Entries shown:
★ ★ ★ ★ ★ ★ ★

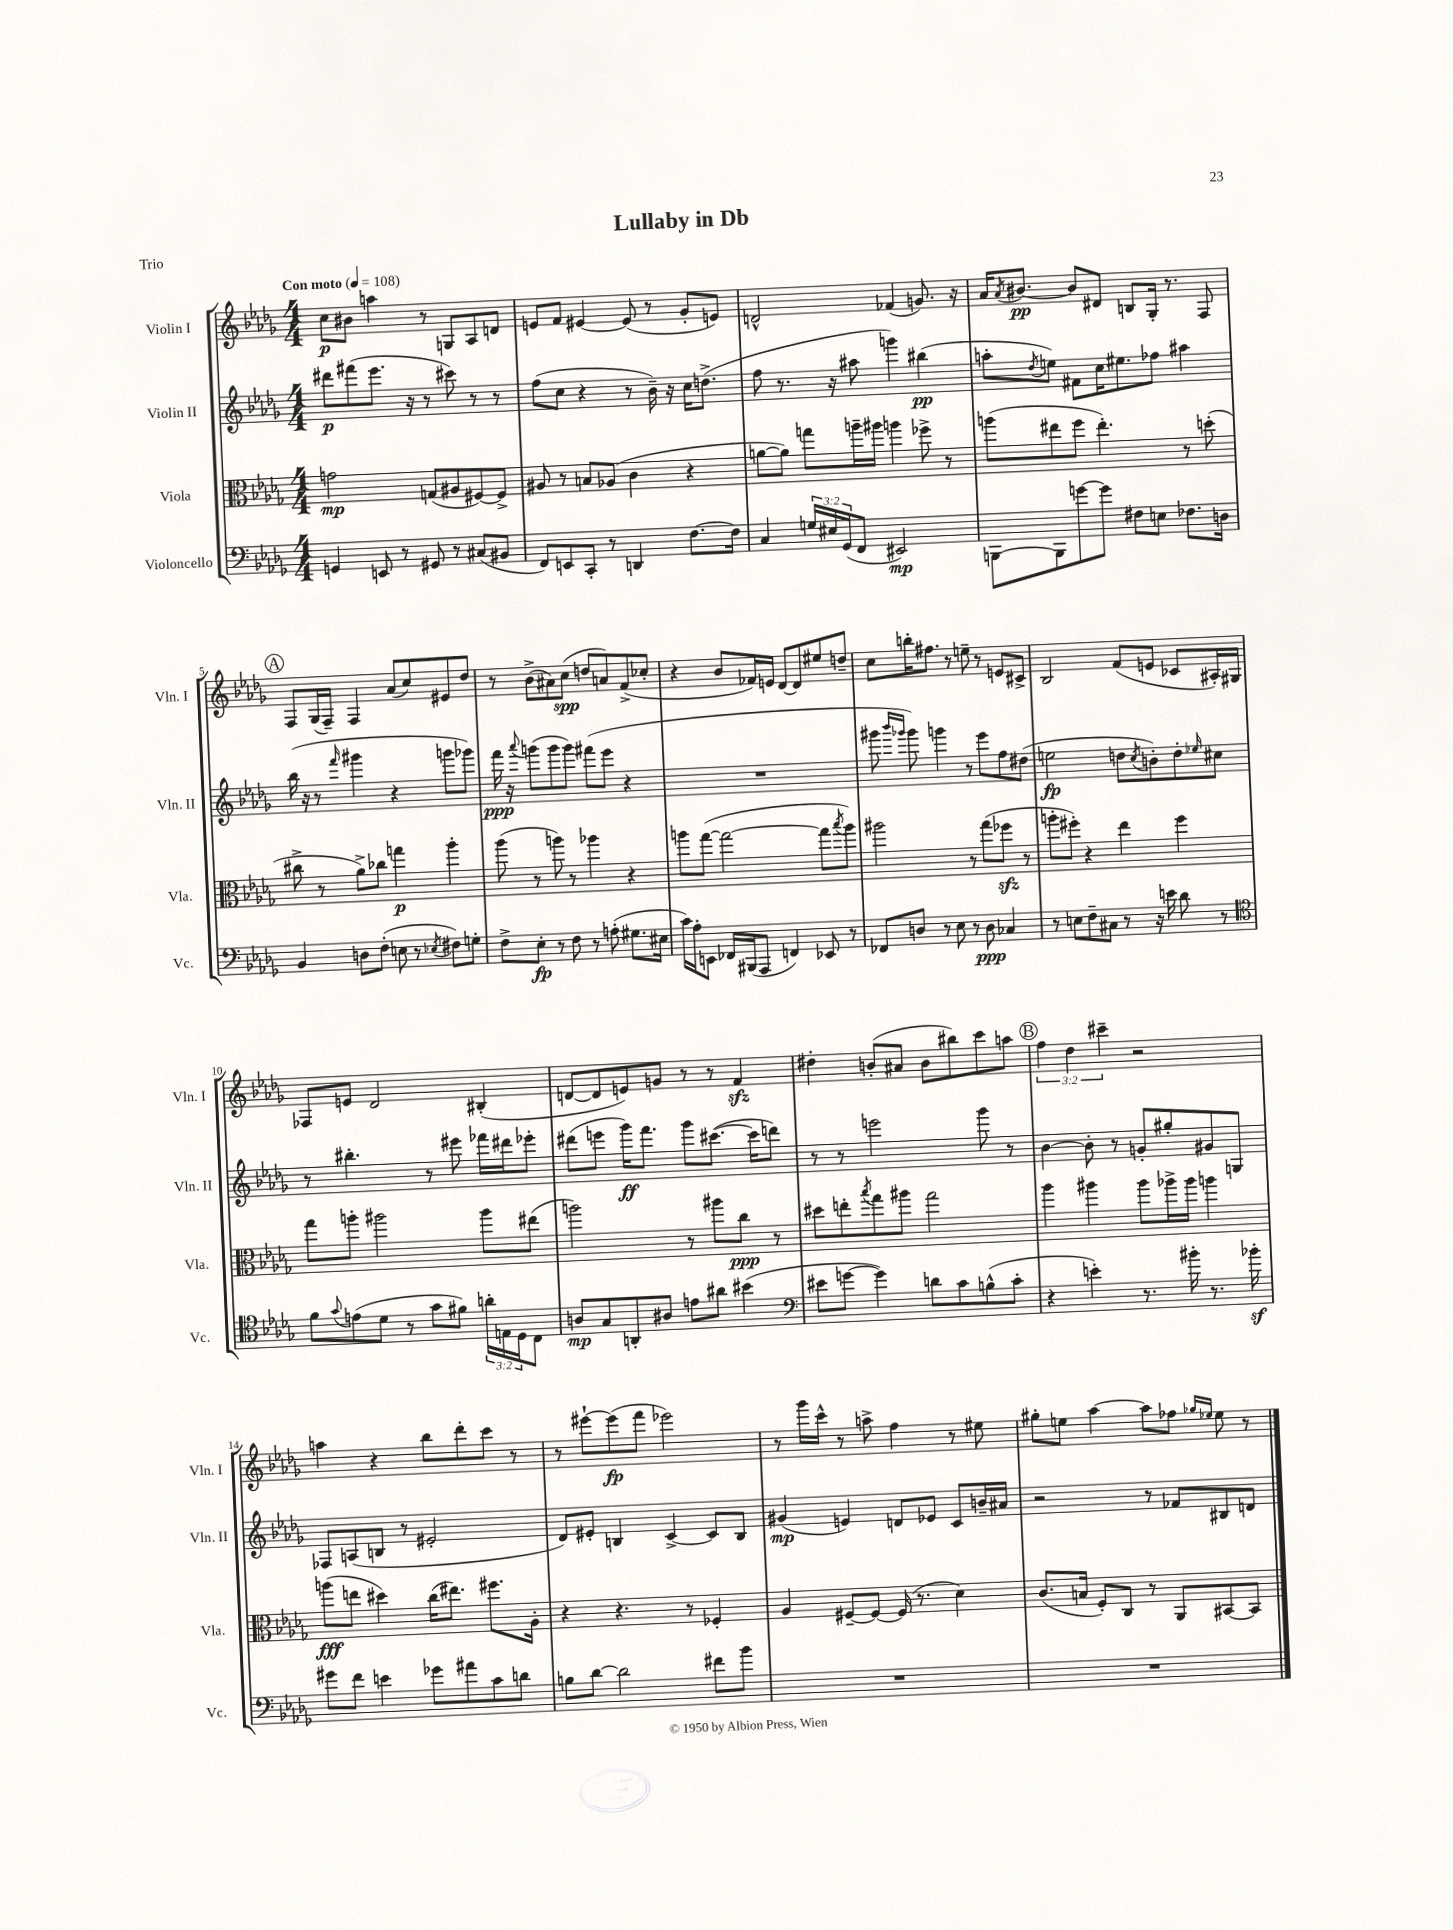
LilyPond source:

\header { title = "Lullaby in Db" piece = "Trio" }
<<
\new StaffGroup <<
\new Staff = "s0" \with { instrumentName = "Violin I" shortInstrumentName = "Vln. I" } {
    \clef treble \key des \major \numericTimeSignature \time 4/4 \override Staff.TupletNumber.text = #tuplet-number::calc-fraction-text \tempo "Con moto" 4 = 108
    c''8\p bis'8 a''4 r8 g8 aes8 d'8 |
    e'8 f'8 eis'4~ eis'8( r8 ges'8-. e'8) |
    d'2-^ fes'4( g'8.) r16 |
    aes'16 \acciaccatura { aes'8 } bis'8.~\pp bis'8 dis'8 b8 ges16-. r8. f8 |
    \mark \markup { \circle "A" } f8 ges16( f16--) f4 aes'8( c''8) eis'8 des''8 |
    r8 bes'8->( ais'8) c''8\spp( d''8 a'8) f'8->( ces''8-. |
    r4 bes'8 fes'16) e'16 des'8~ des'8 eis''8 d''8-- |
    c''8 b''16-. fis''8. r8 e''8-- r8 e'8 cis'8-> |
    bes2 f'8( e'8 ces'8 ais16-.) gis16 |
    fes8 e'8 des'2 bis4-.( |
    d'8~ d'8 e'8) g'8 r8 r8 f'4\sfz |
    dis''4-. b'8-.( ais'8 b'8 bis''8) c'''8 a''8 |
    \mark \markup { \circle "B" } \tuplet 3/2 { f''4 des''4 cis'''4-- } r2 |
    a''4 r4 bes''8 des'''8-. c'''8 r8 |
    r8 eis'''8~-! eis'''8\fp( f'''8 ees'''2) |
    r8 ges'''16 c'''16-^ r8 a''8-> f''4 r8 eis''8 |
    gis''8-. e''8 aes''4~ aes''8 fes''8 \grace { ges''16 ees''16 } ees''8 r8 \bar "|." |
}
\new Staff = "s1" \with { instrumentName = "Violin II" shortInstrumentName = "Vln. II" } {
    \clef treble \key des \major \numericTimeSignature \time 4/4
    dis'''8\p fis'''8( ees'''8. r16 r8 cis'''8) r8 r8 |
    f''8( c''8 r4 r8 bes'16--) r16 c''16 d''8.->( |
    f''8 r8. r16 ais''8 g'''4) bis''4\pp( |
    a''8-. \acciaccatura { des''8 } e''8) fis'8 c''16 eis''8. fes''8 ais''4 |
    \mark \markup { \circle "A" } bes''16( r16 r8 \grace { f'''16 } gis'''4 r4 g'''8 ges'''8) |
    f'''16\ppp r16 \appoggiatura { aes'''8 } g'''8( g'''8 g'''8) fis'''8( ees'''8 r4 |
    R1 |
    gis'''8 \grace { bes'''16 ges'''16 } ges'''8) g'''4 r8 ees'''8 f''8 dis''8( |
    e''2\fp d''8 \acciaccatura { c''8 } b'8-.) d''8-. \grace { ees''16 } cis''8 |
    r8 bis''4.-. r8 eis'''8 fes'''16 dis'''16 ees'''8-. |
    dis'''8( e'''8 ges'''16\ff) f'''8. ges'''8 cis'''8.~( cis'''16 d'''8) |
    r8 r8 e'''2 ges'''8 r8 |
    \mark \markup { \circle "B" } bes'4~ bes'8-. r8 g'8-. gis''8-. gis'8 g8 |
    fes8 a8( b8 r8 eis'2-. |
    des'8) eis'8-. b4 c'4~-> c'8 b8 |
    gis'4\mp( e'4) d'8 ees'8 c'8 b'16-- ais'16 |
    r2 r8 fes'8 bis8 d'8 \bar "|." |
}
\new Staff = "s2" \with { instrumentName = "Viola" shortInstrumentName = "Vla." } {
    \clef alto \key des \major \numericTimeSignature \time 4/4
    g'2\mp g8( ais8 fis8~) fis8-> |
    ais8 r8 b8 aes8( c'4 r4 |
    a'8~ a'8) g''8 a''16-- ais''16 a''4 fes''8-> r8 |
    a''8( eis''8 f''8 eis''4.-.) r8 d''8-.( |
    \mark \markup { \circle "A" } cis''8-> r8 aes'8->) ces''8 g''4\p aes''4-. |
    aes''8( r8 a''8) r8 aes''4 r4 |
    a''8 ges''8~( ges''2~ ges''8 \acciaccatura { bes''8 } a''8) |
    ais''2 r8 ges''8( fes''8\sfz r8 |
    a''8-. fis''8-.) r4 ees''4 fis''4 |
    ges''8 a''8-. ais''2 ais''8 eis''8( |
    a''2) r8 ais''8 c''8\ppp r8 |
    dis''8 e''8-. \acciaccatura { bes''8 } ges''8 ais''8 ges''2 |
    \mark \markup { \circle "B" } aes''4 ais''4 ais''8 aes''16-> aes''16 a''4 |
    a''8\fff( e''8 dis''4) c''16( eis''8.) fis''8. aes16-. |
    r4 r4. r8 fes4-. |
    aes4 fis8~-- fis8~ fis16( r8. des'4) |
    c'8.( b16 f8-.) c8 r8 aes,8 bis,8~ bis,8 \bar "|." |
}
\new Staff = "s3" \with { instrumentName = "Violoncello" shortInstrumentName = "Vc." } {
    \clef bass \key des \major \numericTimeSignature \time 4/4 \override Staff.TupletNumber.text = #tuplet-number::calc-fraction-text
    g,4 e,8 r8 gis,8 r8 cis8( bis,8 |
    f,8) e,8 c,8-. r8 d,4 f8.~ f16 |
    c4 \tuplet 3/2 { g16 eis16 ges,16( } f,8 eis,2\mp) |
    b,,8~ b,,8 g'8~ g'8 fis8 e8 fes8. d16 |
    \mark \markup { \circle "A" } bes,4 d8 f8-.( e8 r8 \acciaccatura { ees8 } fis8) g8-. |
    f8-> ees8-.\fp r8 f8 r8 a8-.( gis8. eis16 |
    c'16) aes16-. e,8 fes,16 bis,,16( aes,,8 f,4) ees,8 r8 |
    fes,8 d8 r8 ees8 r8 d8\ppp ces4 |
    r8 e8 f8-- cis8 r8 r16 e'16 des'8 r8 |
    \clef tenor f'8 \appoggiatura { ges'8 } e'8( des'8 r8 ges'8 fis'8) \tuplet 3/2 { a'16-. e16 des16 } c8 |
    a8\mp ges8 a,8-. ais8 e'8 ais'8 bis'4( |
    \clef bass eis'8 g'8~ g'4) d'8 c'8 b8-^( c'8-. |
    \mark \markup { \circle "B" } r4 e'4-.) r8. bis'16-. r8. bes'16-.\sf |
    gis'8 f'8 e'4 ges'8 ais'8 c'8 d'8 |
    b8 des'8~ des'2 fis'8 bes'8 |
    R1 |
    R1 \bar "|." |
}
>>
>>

★ ★ ★ ★ ★ ★ ★

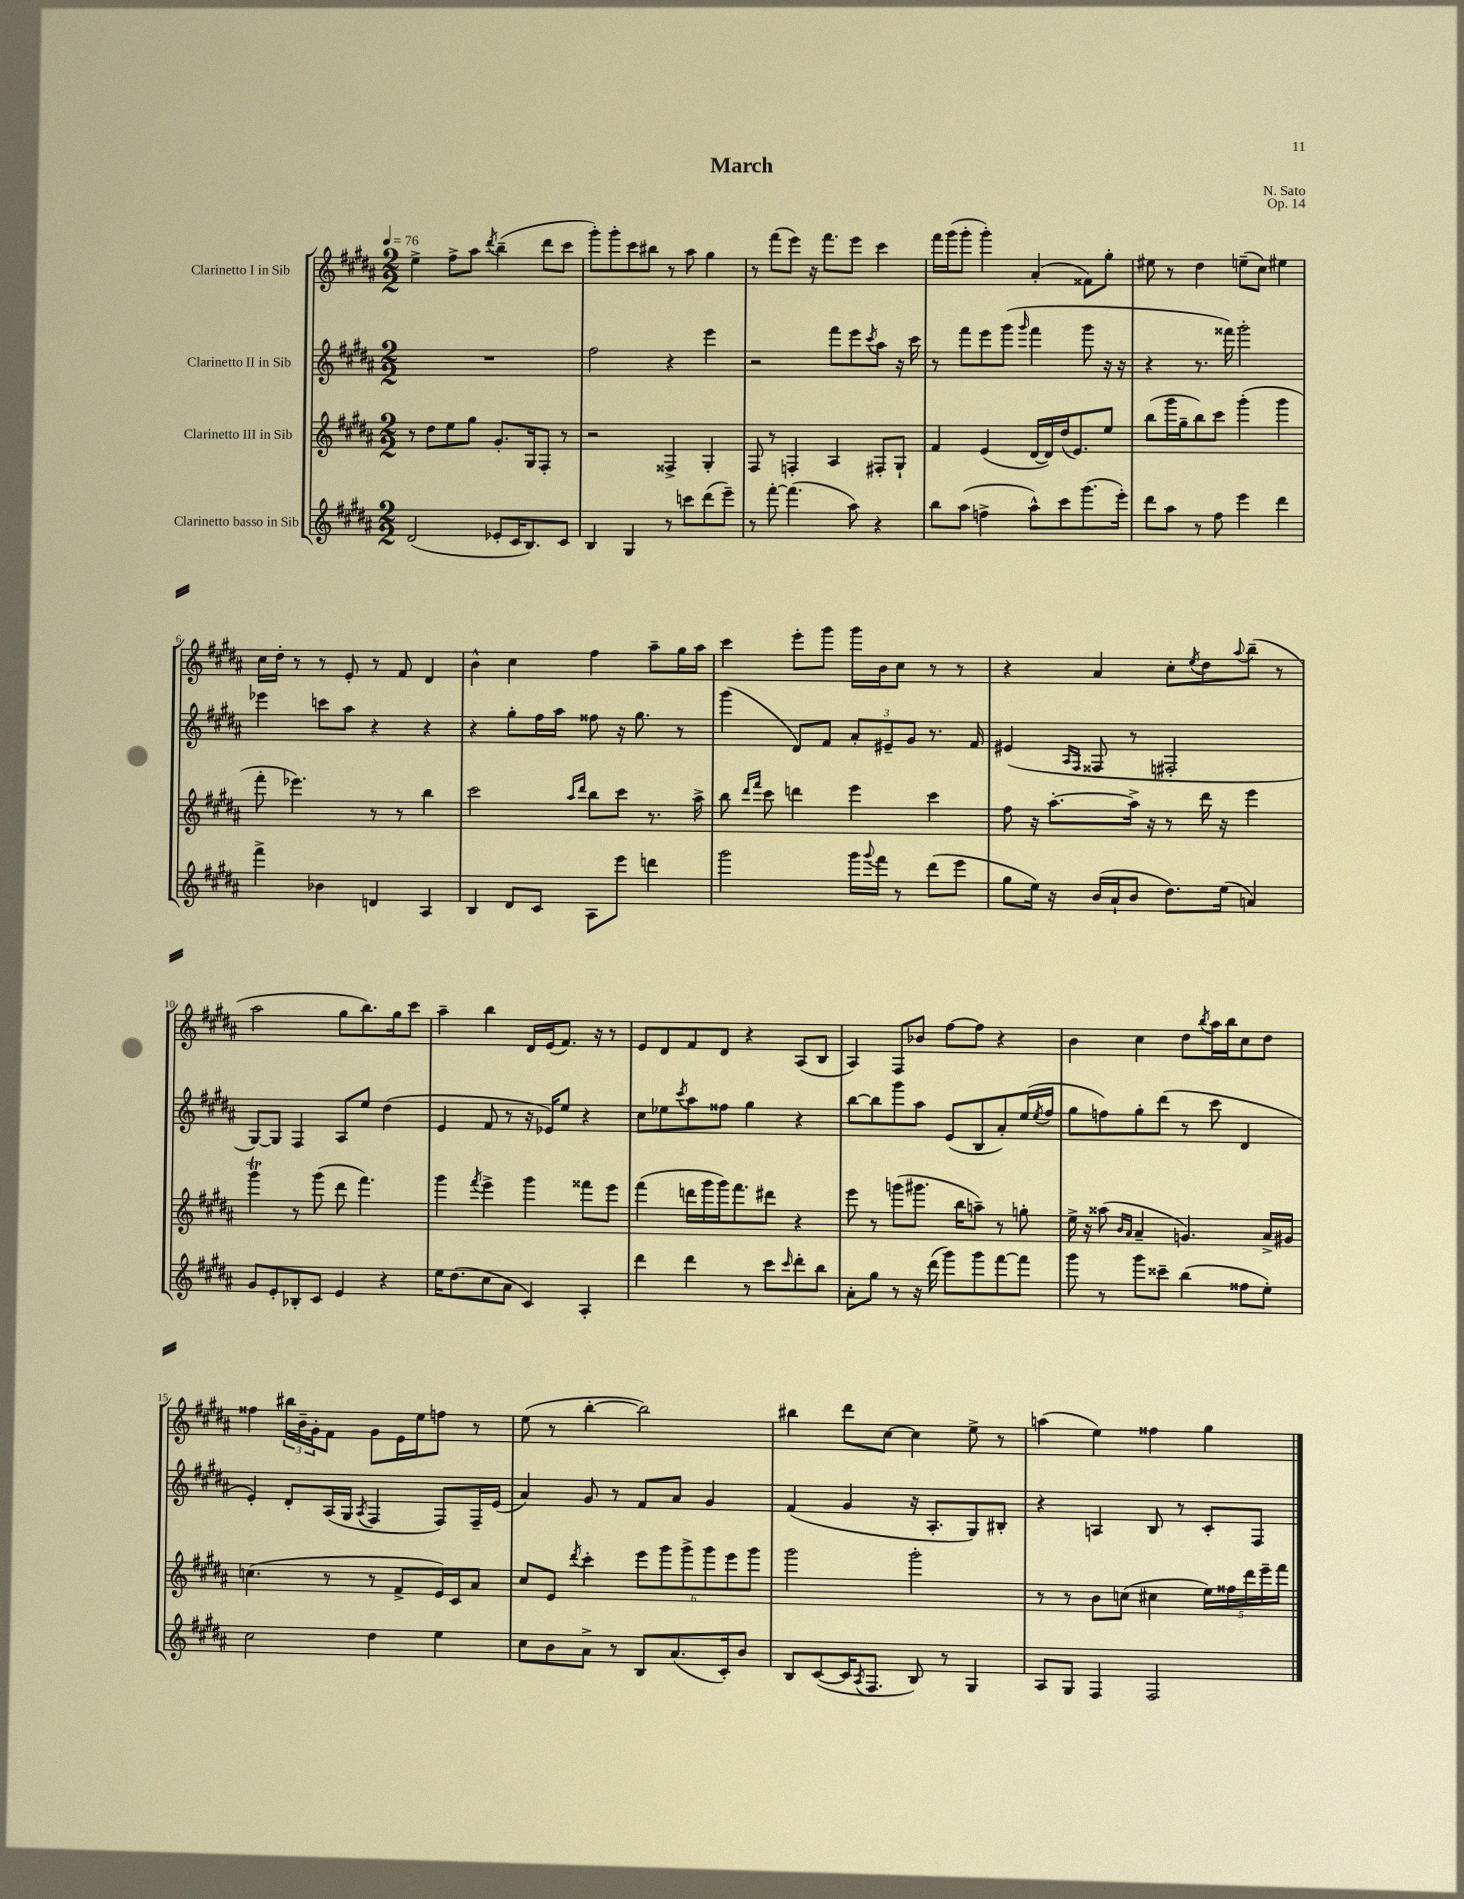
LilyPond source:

★ ★ ★ ★ ★ ★ ★

Task requirements: Pick out every line in the entries above that contains the string "calc", and copy each one. Case counts.

Output for this task:
    \clef treble \key des \major \numericTimeSignature \time 4/4 \override Staff.TupletNumber.text = #tuplet-number::calc-fraction-text \tempo "Con moto" 4 = 108
    \clef bass \key des \major \numericTimeSignature \time 4/4 \override Staff.TupletNumber.text = #tuplet-number::calc-fraction-text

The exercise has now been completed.